Description of the task:
Can you copy every one of the records below word for word, leaving the pictures out of your answer?

Data for analysis:

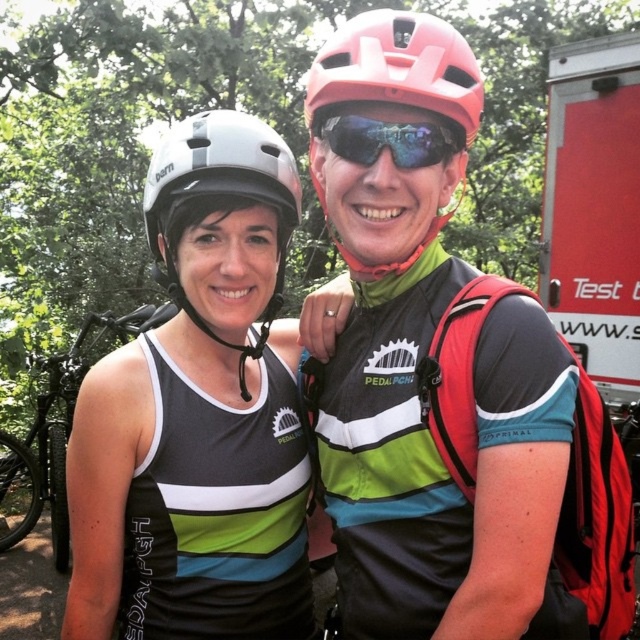
Question: Which point is farther to the camera?

Choices:
 (A) matte black helmet at center
 (B) matte black helmet at upper center
 (C) matte pink helmet at upper center
 (D) matte black bicycle at left

Answer: (D)

Question: Observing the image, what is the correct spatial positioning of matte black helmet at center in reference to white matte helmet at upper left?

Choices:
 (A) below
 (B) above

Answer: (A)

Question: In this image, where is matte pink helmet at upper center located relative to matte black bicycle at left?

Choices:
 (A) below
 (B) above

Answer: (B)

Question: Estimate the real-world distances between objects in this image. Which object is farther from the white matte helmet at upper left?

Choices:
 (A) matte black helmet at upper center
 (B) matte black helmet at center

Answer: (A)

Question: Among these objects, which one is nearest to the camera?

Choices:
 (A) matte black helmet at upper center
 (B) matte pink helmet at upper center
 (C) matte black bicycle at left
 (D) white matte helmet at upper left

Answer: (A)

Question: Is matte black helmet at upper center thinner than matte pink helmet at center?

Choices:
 (A) yes
 (B) no

Answer: (B)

Exercise output:
Question: Which point is farther to the camera?

Choices:
 (A) matte black helmet at center
 (B) matte black helmet at upper center
 (C) matte pink helmet at upper center
 (D) matte black bicycle at left

Answer: (D)

Question: Observing the image, what is the correct spatial positioning of matte black helmet at center in reference to white matte helmet at upper left?

Choices:
 (A) below
 (B) above

Answer: (A)

Question: In this image, where is matte pink helmet at upper center located relative to matte black bicycle at left?

Choices:
 (A) below
 (B) above

Answer: (B)

Question: Estimate the real-world distances between objects in this image. Which object is farther from the white matte helmet at upper left?

Choices:
 (A) matte black helmet at upper center
 (B) matte black helmet at center

Answer: (A)

Question: Among these objects, which one is nearest to the camera?

Choices:
 (A) matte black helmet at upper center
 (B) matte pink helmet at upper center
 (C) matte black bicycle at left
 (D) white matte helmet at upper left

Answer: (A)

Question: Is matte black helmet at upper center thinner than matte pink helmet at center?

Choices:
 (A) yes
 (B) no

Answer: (B)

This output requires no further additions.